> WORK TO COMPLETE: Using the data below, copy out all lines with the word "minus".
EXERCISE INPUTS Block Start
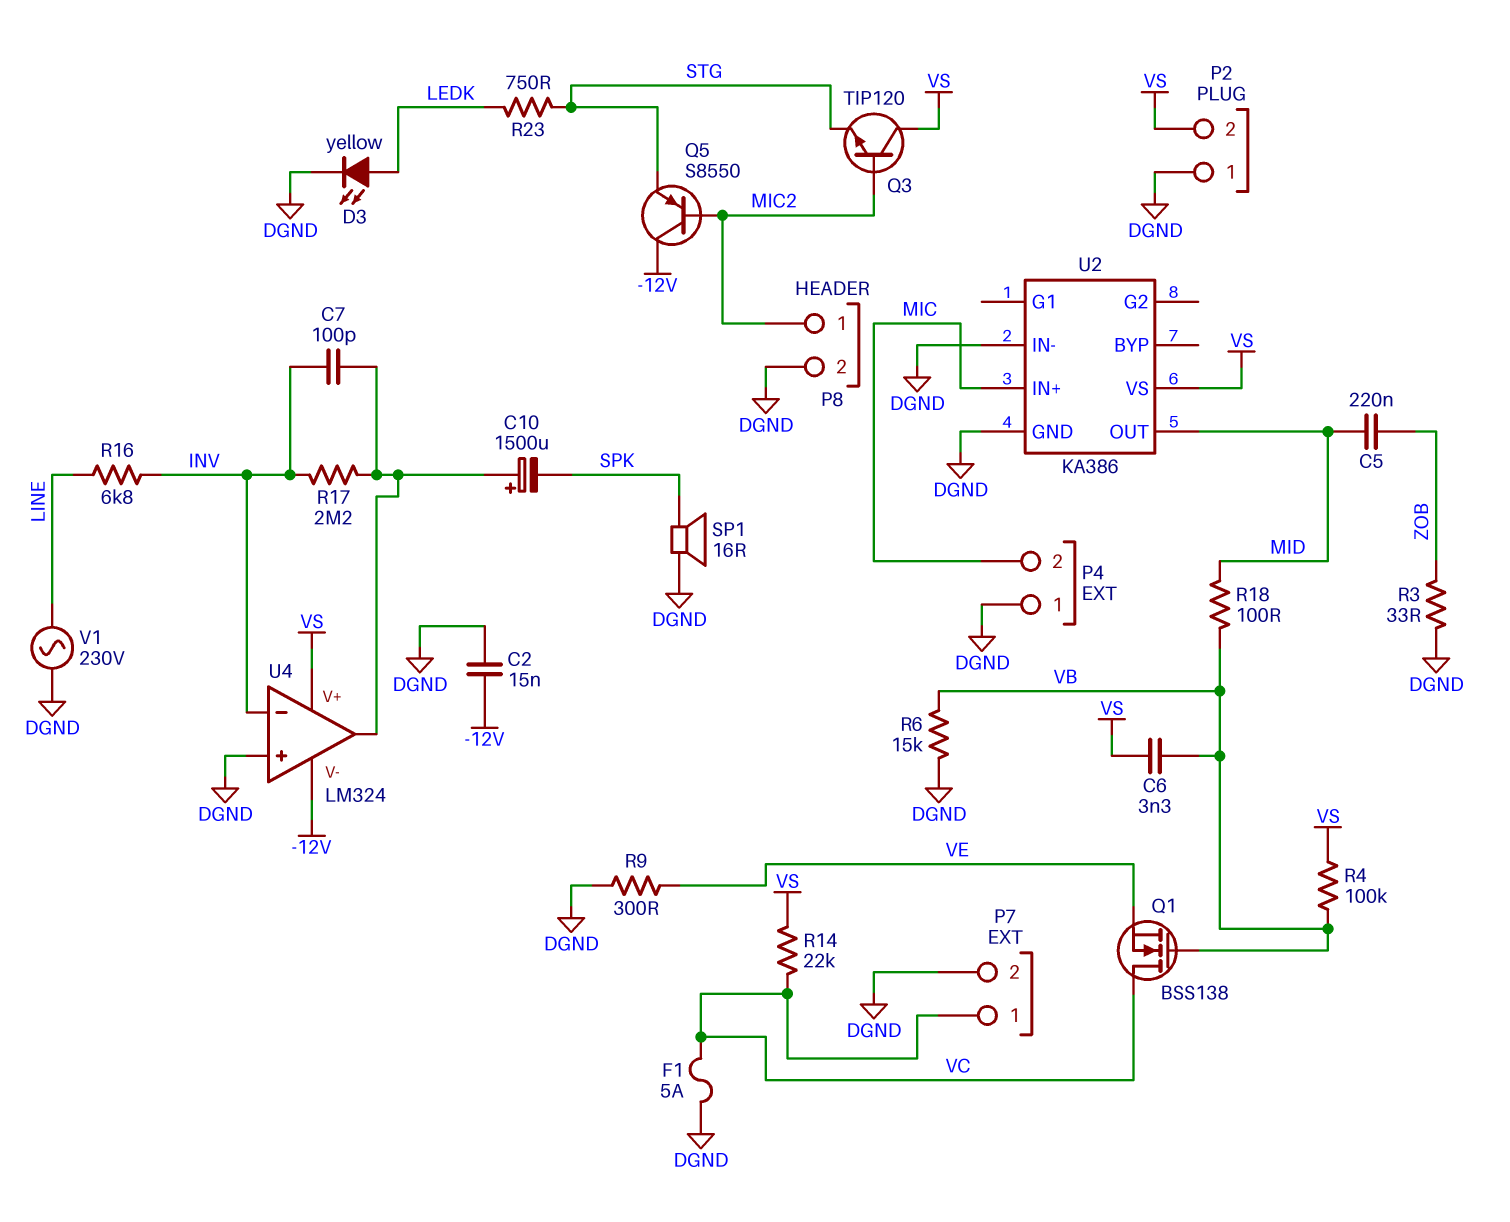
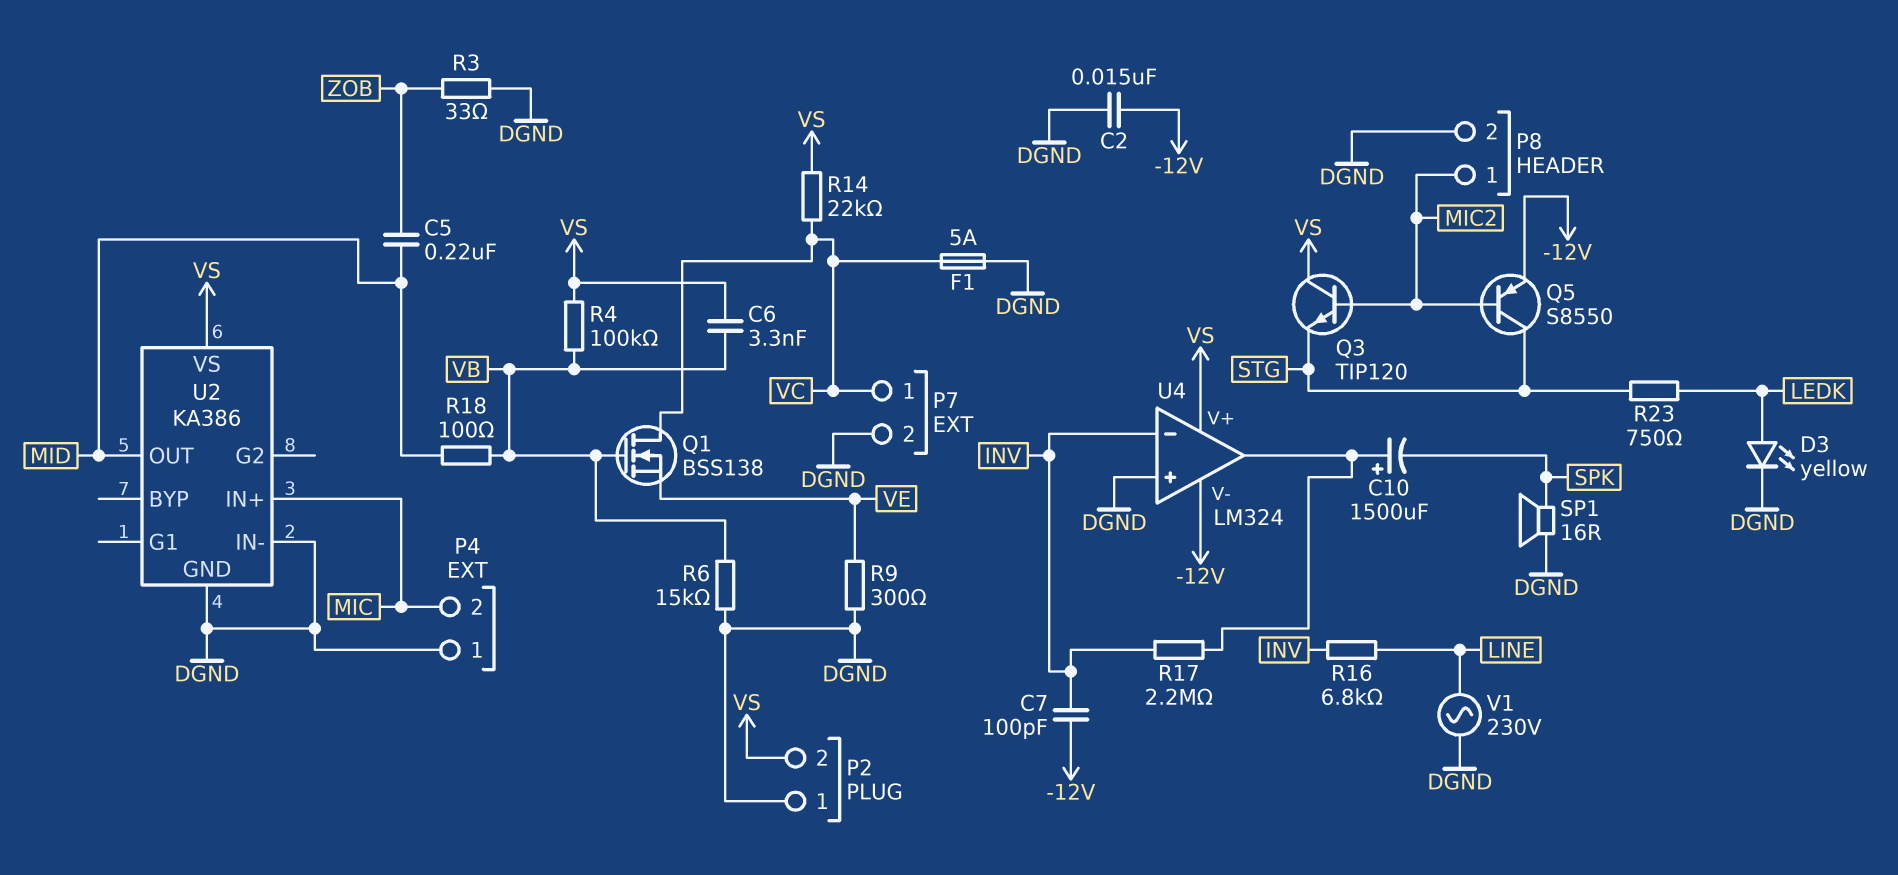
C7: 100pF (INV, U4/out) -> 100pF (-12V, INV)
Q5: PNP S8550 (B MIC2, C -12V, E STG) -> PNP S8550 (B MIC2, C STG, E -12V)

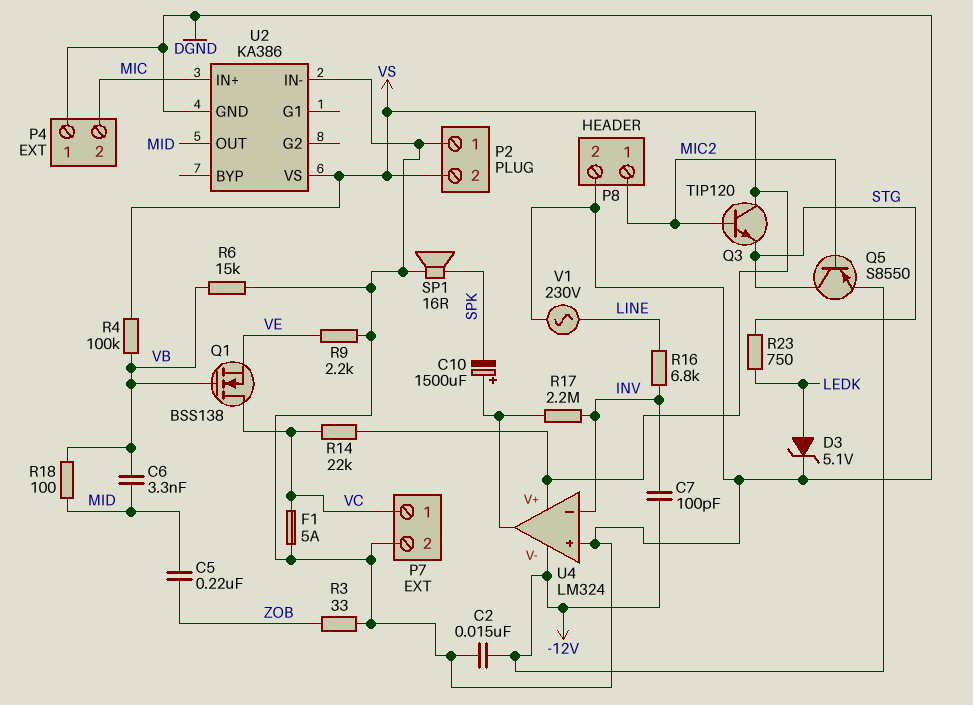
C6: 3.3nF (VB, VS) -> 3.3nF (MID, VB)
D3: LED yellow (A LEDK, K DGND) -> zener 5.1V (A LEDK, K DGND)
R9: 300 (DGND, VE) -> 2.2k (DGND, VE)

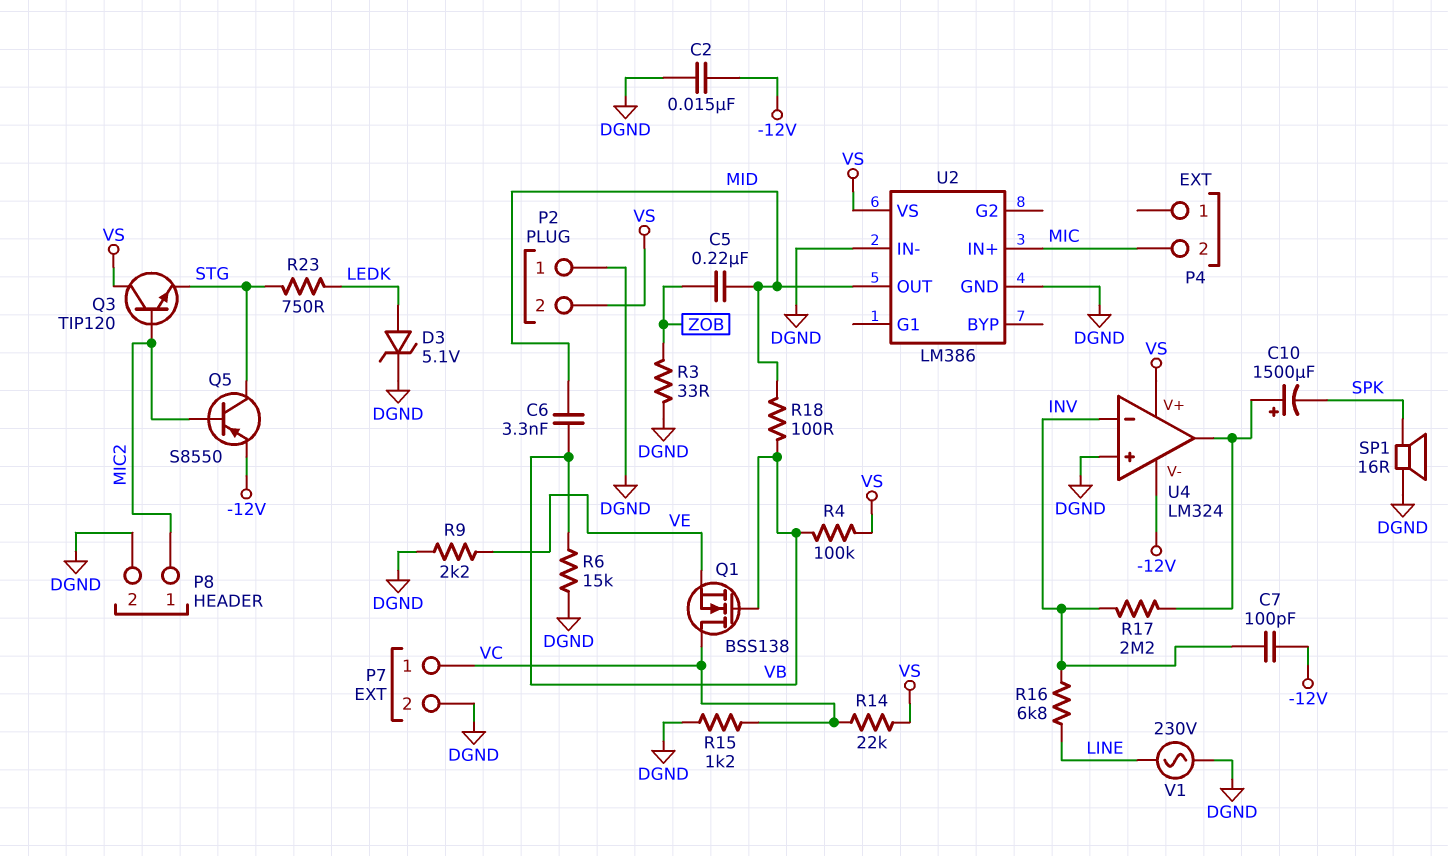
F1: 5A (DGND, VC) -> none
P4 pin 1: DGND -> none
R15: none -> 1.2k (DGND, VC)
U2: KA386 -> LM386

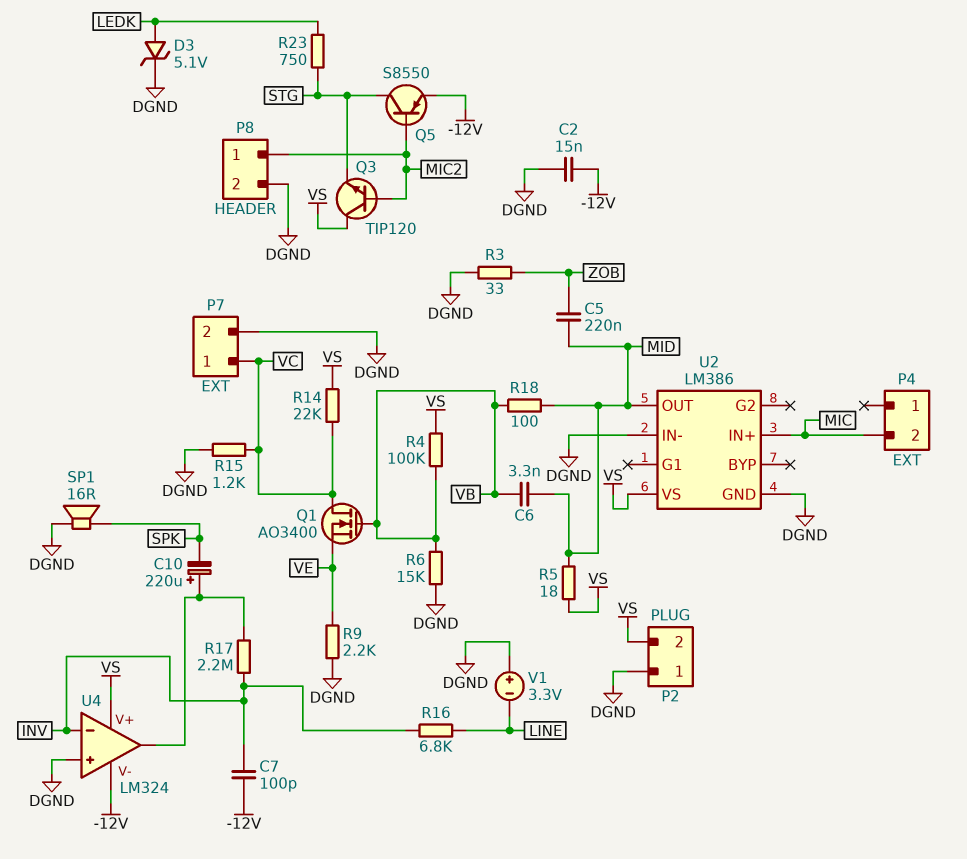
C10: 1500uF (plus U4/out, minus SPK) -> 220uF (plus U4/out, minus SPK)
Q1: NMOS BSS138 (G VB, D VC, S VE) -> NMOS AO3400 (G VB, D VC, S VE)
R5: none -> 18 (MID, VS)
V1: AC 230V (DGND, LINE) -> 3.3V (plus DGND, minus LINE)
EXERCISE INPUTS Block End
> EXERCISE ANSWER:
C10: 1500uF (plus U4/out, minus SPK) -> 220uF (plus U4/out, minus SPK)
V1: AC 230V (DGND, LINE) -> 3.3V (plus DGND, minus LINE)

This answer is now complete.